Start at the line in the entries below that contains "camera: 45 degrees right, 20 degrees down", stop at the line that contains "(1274, 667) = (671, 574): green", and output exactly the lines in that span, both ends included.

━━━━━ Source data

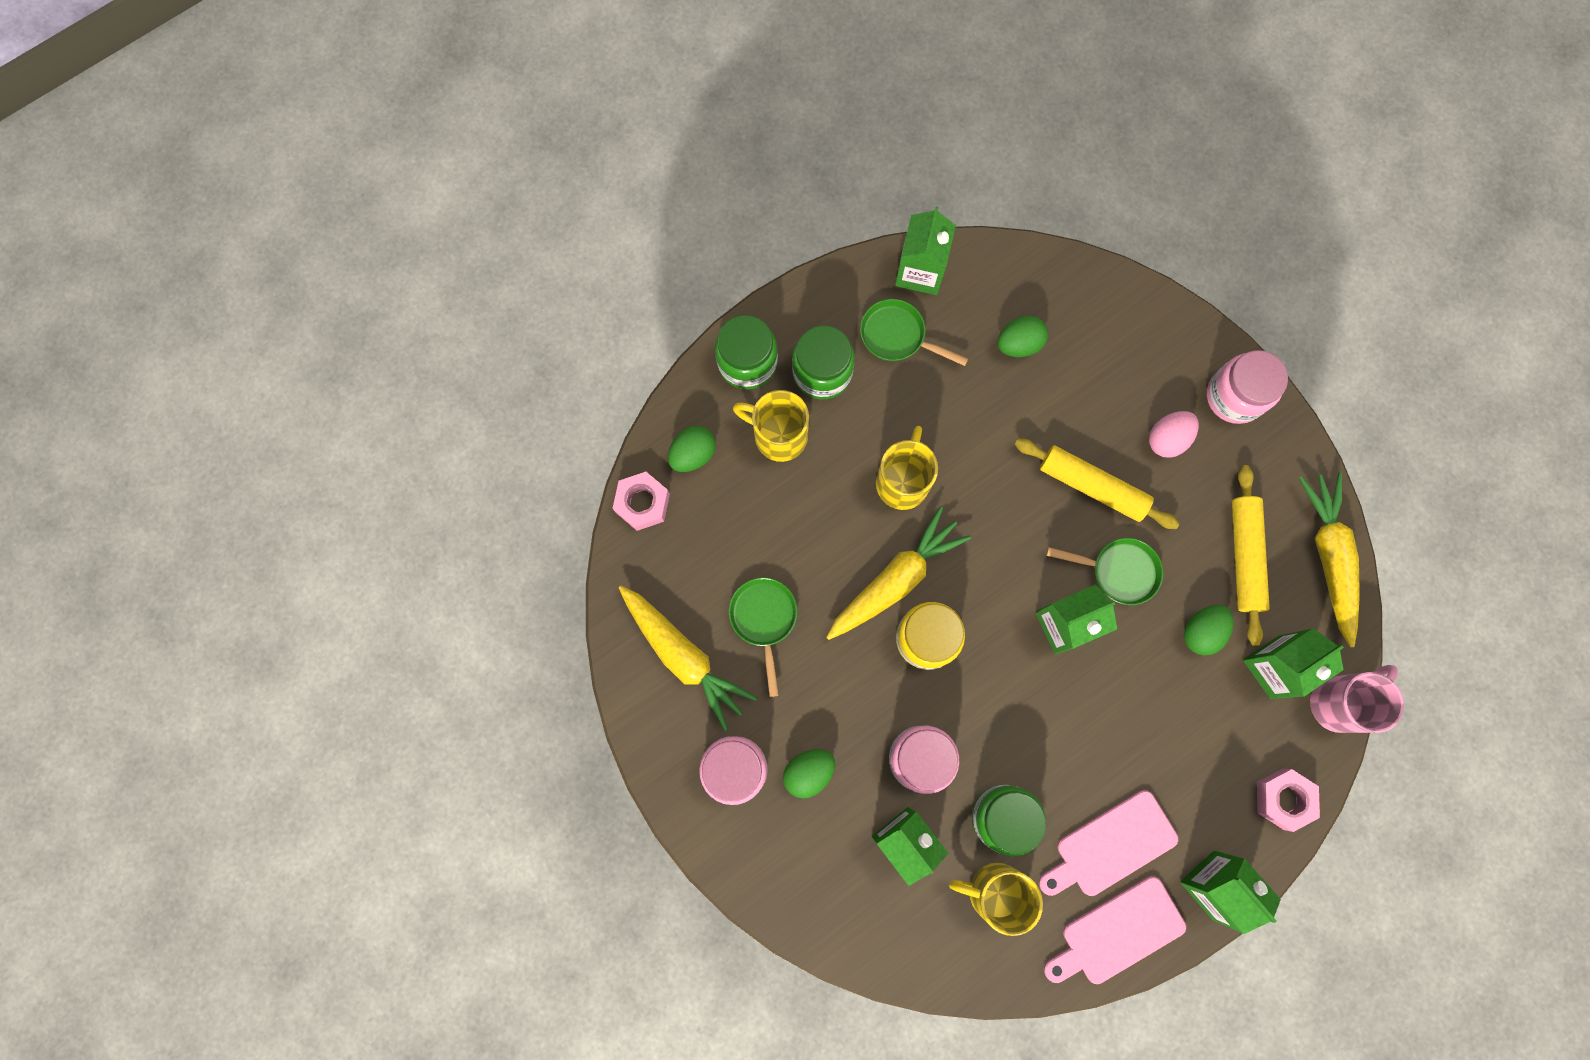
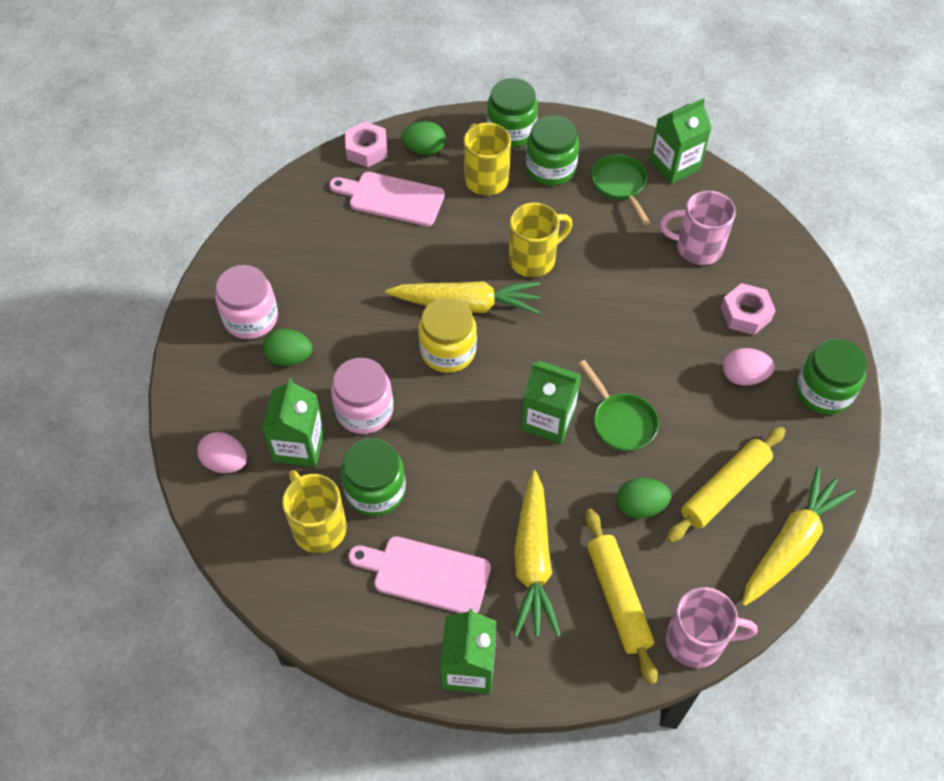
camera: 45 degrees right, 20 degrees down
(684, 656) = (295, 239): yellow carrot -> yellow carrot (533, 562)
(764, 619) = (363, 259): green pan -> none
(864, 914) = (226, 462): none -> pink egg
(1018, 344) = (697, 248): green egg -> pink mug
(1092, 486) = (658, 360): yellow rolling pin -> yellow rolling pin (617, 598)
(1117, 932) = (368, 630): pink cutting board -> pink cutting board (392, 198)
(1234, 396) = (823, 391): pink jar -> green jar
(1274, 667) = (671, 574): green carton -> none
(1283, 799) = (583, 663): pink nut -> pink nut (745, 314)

━━━━━━━━━━
━━━━━ Source data

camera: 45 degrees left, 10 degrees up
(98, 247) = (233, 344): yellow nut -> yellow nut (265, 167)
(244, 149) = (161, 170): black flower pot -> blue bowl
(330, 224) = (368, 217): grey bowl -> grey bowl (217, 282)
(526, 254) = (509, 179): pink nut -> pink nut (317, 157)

━━━━━━━━━━
━━━━━ Source data

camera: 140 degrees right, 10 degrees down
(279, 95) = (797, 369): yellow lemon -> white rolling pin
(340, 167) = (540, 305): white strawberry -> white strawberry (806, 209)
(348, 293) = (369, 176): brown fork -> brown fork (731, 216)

━━━━━━━━━━

### Task answer
camera: 45 degrees right, 20 degrees down
(684, 656) = (295, 239): yellow carrot -> yellow carrot (533, 562)
(764, 619) = (363, 259): green pan -> none
(864, 914) = (226, 462): none -> pink egg
(1018, 344) = (697, 248): green egg -> pink mug
(1092, 486) = (658, 360): yellow rolling pin -> yellow rolling pin (617, 598)
(1117, 932) = (368, 630): pink cutting board -> pink cutting board (392, 198)
(1234, 396) = (823, 391): pink jar -> green jar
(1274, 667) = (671, 574): green carton -> none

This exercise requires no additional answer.